# [Task details]
Output all the entries below. Each must match exactly.

# [Supplied entries]
━━━━━━━━━━━━━━━━━━━━━━━━━━━━━━

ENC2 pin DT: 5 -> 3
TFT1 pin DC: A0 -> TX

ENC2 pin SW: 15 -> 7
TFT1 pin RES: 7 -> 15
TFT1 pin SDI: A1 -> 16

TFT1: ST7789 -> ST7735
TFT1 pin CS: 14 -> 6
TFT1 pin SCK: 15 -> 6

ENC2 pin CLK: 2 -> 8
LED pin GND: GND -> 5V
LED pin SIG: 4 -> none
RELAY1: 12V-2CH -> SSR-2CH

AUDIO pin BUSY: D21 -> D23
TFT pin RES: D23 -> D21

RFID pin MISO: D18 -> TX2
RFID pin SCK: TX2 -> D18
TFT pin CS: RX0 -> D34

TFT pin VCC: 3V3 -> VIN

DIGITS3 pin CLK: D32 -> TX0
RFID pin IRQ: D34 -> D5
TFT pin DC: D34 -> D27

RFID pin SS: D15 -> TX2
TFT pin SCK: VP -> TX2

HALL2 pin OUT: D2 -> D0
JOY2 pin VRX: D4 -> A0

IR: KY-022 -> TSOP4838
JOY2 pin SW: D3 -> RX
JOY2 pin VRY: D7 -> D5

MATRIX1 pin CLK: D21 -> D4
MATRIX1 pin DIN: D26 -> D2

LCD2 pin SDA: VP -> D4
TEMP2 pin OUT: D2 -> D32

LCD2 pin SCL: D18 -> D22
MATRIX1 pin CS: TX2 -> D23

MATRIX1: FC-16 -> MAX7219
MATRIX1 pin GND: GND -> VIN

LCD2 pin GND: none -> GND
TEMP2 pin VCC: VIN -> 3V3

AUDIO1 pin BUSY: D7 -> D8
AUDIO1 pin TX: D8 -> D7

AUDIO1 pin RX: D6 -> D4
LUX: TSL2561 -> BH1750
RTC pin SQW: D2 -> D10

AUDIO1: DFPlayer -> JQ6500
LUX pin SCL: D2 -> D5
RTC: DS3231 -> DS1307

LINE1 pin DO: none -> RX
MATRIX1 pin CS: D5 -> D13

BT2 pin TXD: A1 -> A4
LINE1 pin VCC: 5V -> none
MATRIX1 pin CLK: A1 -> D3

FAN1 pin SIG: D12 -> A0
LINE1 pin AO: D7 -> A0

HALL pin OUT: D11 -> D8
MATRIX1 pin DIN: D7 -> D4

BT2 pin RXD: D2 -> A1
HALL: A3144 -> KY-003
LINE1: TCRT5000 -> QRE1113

━━━━━━━━━━━━━━━━━━━━━━━━━━━━━━

# [Reply]
ENC2 pin DT: 5 -> 3
TFT1 pin DC: A0 -> TX

ENC2 pin SW: 15 -> 7
TFT1 pin RES: 7 -> 15
TFT1 pin SDI: A1 -> 16

TFT1: ST7789 -> ST7735
TFT1 pin CS: 14 -> 6
TFT1 pin SCK: 15 -> 6

ENC2 pin CLK: 2 -> 8
LED pin GND: GND -> 5V
LED pin SIG: 4 -> none
RELAY1: 12V-2CH -> SSR-2CH

AUDIO pin BUSY: D21 -> D23
TFT pin RES: D23 -> D21

RFID pin MISO: D18 -> TX2
RFID pin SCK: TX2 -> D18
TFT pin CS: RX0 -> D34

TFT pin VCC: 3V3 -> VIN

DIGITS3 pin CLK: D32 -> TX0
RFID pin IRQ: D34 -> D5
TFT pin DC: D34 -> D27

RFID pin SS: D15 -> TX2
TFT pin SCK: VP -> TX2

HALL2 pin OUT: D2 -> D0
JOY2 pin VRX: D4 -> A0

IR: KY-022 -> TSOP4838
JOY2 pin SW: D3 -> RX
JOY2 pin VRY: D7 -> D5

MATRIX1 pin CLK: D21 -> D4
MATRIX1 pin DIN: D26 -> D2

LCD2 pin SDA: VP -> D4
TEMP2 pin OUT: D2 -> D32

LCD2 pin SCL: D18 -> D22
MATRIX1 pin CS: TX2 -> D23

MATRIX1: FC-16 -> MAX7219
MATRIX1 pin GND: GND -> VIN

LCD2 pin GND: none -> GND
TEMP2 pin VCC: VIN -> 3V3

AUDIO1 pin BUSY: D7 -> D8
AUDIO1 pin TX: D8 -> D7

AUDIO1 pin RX: D6 -> D4
LUX: TSL2561 -> BH1750
RTC pin SQW: D2 -> D10

AUDIO1: DFPlayer -> JQ6500
LUX pin SCL: D2 -> D5
RTC: DS3231 -> DS1307

LINE1 pin DO: none -> RX
MATRIX1 pin CS: D5 -> D13

BT2 pin TXD: A1 -> A4
LINE1 pin VCC: 5V -> none
MATRIX1 pin CLK: A1 -> D3

FAN1 pin SIG: D12 -> A0
LINE1 pin AO: D7 -> A0

HALL pin OUT: D11 -> D8
MATRIX1 pin DIN: D7 -> D4

BT2 pin RXD: D2 -> A1
HALL: A3144 -> KY-003
LINE1: TCRT5000 -> QRE1113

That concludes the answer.